» DATA SHOWN
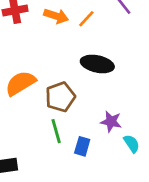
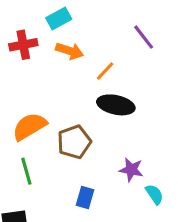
orange line: (86, 19) -> (105, 71), moved
green line: (56, 131) -> (26, 171), moved
blue rectangle: (82, 146) -> (85, 197), moved

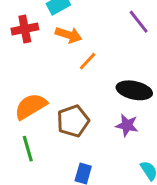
orange line: (105, 71) -> (88, 61), moved
black ellipse: (116, 105) -> (134, 90), moved
purple star: (131, 170) -> (127, 125), moved

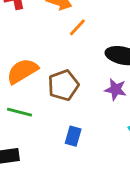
green line: (28, 149) -> (19, 112), turned -60

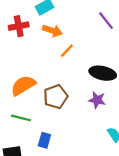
blue rectangle: (73, 136) -> (44, 140), moved

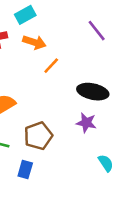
brown pentagon: (56, 97) -> (38, 136), moved

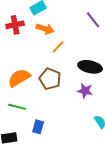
brown pentagon: (38, 136) -> (50, 79), moved, turned -30

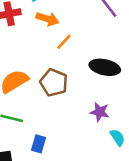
purple star: (85, 91) -> (100, 112), moved

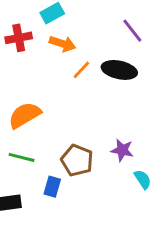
black ellipse: (105, 67) -> (119, 70), moved
brown pentagon: (54, 83) -> (77, 160), moved

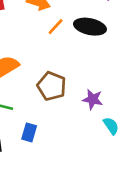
brown pentagon: (77, 160) -> (52, 86), moved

» THE TASK
Go from the first line of the data above to the line containing "green line: (28, 149)" and retype exactly those lines, both included, but none of the pictures.

» RESULT
orange line: (86, 19) -> (105, 71), moved
green line: (56, 131) -> (26, 171), moved
blue rectangle: (82, 146) -> (85, 197), moved

orange line: (105, 71) -> (88, 61), moved
black ellipse: (116, 105) -> (134, 90), moved
purple star: (131, 170) -> (127, 125), moved

green line: (28, 149) -> (19, 112), turned -60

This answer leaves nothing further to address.